Your task | Swap "Describe the element" for "Identify the element" in everything from the line containing "relaxed [588, 640]" down to the end of the records, and give those lines again with nothing else changed.

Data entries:
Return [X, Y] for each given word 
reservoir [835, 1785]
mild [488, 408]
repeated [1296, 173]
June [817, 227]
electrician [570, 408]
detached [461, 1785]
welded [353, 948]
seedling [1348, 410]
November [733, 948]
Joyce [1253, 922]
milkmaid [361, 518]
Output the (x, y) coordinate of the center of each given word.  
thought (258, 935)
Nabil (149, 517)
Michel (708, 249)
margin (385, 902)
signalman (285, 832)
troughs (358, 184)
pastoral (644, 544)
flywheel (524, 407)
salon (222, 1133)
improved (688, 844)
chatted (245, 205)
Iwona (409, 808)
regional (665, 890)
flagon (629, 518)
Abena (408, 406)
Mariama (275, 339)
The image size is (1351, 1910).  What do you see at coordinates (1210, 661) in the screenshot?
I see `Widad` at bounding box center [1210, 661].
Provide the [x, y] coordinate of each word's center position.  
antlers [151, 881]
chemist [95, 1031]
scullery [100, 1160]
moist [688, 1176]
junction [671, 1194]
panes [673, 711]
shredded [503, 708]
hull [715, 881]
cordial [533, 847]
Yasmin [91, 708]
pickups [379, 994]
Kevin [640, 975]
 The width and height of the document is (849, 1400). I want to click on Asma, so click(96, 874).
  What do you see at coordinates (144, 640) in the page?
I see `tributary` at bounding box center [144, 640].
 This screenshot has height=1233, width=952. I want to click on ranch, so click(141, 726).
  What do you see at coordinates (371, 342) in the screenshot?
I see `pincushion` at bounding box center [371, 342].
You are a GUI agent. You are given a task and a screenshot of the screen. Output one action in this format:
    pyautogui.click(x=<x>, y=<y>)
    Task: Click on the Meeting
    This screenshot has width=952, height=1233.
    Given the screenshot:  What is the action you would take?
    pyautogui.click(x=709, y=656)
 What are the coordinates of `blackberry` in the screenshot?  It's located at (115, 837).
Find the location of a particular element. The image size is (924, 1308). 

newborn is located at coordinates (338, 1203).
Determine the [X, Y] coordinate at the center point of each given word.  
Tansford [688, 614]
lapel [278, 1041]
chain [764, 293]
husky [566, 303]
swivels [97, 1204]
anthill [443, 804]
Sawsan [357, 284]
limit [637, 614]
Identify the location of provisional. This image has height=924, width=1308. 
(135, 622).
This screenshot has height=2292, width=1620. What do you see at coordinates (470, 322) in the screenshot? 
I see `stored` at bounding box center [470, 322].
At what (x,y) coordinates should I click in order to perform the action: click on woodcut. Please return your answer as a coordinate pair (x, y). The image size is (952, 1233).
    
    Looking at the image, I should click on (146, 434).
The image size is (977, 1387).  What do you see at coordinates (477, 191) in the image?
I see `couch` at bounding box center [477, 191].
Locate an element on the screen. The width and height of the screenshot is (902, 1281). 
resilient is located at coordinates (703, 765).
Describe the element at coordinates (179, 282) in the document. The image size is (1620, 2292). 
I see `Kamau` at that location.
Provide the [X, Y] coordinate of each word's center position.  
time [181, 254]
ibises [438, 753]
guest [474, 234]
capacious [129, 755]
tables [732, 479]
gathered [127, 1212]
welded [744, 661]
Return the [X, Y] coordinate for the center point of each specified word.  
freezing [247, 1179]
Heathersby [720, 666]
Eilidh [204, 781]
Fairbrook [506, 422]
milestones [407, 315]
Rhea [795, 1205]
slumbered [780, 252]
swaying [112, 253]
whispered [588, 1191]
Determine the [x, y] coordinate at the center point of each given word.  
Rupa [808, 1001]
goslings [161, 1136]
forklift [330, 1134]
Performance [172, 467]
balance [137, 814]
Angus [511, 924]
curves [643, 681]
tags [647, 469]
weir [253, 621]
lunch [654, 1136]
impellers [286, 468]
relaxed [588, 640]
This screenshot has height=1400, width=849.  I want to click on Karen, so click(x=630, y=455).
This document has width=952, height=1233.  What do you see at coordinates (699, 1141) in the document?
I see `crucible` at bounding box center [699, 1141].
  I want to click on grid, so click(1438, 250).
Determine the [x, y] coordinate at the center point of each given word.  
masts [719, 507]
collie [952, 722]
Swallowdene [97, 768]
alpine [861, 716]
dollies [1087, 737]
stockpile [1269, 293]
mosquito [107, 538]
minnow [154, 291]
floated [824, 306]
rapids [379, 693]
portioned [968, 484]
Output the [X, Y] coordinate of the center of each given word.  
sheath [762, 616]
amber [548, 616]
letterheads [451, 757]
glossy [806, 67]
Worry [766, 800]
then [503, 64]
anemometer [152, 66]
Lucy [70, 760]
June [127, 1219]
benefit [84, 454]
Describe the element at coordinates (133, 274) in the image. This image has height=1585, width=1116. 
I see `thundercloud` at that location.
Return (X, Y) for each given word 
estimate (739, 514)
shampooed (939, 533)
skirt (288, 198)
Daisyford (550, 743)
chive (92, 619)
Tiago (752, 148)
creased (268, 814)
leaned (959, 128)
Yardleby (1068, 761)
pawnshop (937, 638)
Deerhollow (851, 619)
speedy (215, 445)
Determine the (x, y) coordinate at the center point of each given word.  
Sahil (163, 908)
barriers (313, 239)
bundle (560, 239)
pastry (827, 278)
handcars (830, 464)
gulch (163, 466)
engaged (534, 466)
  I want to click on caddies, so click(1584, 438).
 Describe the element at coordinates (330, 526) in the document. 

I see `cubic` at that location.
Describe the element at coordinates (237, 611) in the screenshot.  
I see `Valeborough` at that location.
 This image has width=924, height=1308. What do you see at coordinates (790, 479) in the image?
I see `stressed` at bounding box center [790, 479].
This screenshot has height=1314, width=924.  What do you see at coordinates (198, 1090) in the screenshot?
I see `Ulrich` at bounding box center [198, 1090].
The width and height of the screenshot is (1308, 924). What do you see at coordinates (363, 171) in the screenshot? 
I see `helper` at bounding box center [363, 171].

Result of the task |
relaxed [588, 640]
This screenshot has height=1400, width=849.  I want to click on Karen, so click(x=630, y=455).
This document has width=952, height=1233.  What do you see at coordinates (699, 1141) in the document?
I see `crucible` at bounding box center [699, 1141].
  I want to click on grid, so click(1438, 250).
Determine the [x, y] coordinate at the center point of each given word.  
masts [719, 507]
collie [952, 722]
Swallowdene [97, 768]
alpine [861, 716]
dollies [1087, 737]
stockpile [1269, 293]
mosquito [107, 538]
minnow [154, 291]
floated [824, 306]
rapids [379, 693]
portioned [968, 484]
Output the [X, Y] coordinate of the center of each given word.  
sheath [762, 616]
amber [548, 616]
letterheads [451, 757]
glossy [806, 67]
Worry [766, 800]
then [503, 64]
anemometer [152, 66]
Lucy [70, 760]
June [127, 1219]
benefit [84, 454]
Identify the element at coordinates (133, 274) in the image. This image has height=1585, width=1116. 
I see `thundercloud` at that location.
Return (X, Y) for each given word 
estimate (739, 514)
shampooed (939, 533)
skirt (288, 198)
Daisyford (550, 743)
chive (92, 619)
Tiago (752, 148)
creased (268, 814)
leaned (959, 128)
Yardleby (1068, 761)
pawnshop (937, 638)
Deerhollow (851, 619)
speedy (215, 445)
Determine the (x, y) coordinate at the center point of each given word.  
Sahil (163, 908)
barriers (313, 239)
bundle (560, 239)
pastry (827, 278)
handcars (830, 464)
gulch (163, 466)
engaged (534, 466)
  I want to click on caddies, so click(1584, 438).
 Identify the element at coordinates (330, 526) in the document. 

I see `cubic` at that location.
Identify the element at coordinates (237, 611) in the screenshot.  
I see `Valeborough` at that location.
 This image has width=924, height=1308. What do you see at coordinates (790, 479) in the image?
I see `stressed` at bounding box center [790, 479].
This screenshot has height=1314, width=924.  What do you see at coordinates (198, 1090) in the screenshot?
I see `Ulrich` at bounding box center [198, 1090].
The width and height of the screenshot is (1308, 924). What do you see at coordinates (363, 171) in the screenshot? 
I see `helper` at bounding box center [363, 171].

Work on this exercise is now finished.